* _ASSIGNMENT_
Please transcribe all of the records precisely.
::: MATERIAL SUPPLIED
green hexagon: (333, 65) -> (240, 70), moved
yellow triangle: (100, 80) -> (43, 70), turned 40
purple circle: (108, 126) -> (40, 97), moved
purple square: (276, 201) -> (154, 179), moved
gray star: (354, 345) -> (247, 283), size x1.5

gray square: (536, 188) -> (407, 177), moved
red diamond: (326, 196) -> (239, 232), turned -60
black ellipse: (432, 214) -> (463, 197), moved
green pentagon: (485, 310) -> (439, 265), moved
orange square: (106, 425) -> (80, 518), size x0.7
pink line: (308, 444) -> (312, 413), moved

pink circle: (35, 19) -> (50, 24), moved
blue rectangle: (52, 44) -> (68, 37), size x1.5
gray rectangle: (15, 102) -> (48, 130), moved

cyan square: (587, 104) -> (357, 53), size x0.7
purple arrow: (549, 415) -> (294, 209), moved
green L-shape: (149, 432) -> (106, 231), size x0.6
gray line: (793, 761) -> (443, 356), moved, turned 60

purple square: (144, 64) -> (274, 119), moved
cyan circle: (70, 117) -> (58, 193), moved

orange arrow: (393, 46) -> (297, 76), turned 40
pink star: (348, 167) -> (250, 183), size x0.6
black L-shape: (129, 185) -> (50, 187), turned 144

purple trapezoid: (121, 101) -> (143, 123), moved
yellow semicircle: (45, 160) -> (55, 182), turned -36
::::::
* _RESPONSE TO THE EXERCISE_
green hexagon: (333, 65) -> (240, 70), moved
yellow triangle: (100, 80) -> (43, 70), turned 40
purple circle: (108, 126) -> (40, 97), moved
purple square: (276, 201) -> (154, 179), moved
gray star: (354, 345) -> (247, 283), size x1.5

gray square: (536, 188) -> (407, 177), moved
red diamond: (326, 196) -> (239, 232), turned -60
black ellipse: (432, 214) -> (463, 197), moved
green pentagon: (485, 310) -> (439, 265), moved
orange square: (106, 425) -> (80, 518), size x0.7
pink line: (308, 444) -> (312, 413), moved

pink circle: (35, 19) -> (50, 24), moved
blue rectangle: (52, 44) -> (68, 37), size x1.5
gray rectangle: (15, 102) -> (48, 130), moved

cyan square: (587, 104) -> (357, 53), size x0.7
purple arrow: (549, 415) -> (294, 209), moved
green L-shape: (149, 432) -> (106, 231), size x0.6
gray line: (793, 761) -> (443, 356), moved, turned 60

purple square: (144, 64) -> (274, 119), moved
cyan circle: (70, 117) -> (58, 193), moved

orange arrow: (393, 46) -> (297, 76), turned 40
pink star: (348, 167) -> (250, 183), size x0.6
black L-shape: (129, 185) -> (50, 187), turned 144

purple trapezoid: (121, 101) -> (143, 123), moved
yellow semicircle: (45, 160) -> (55, 182), turned -36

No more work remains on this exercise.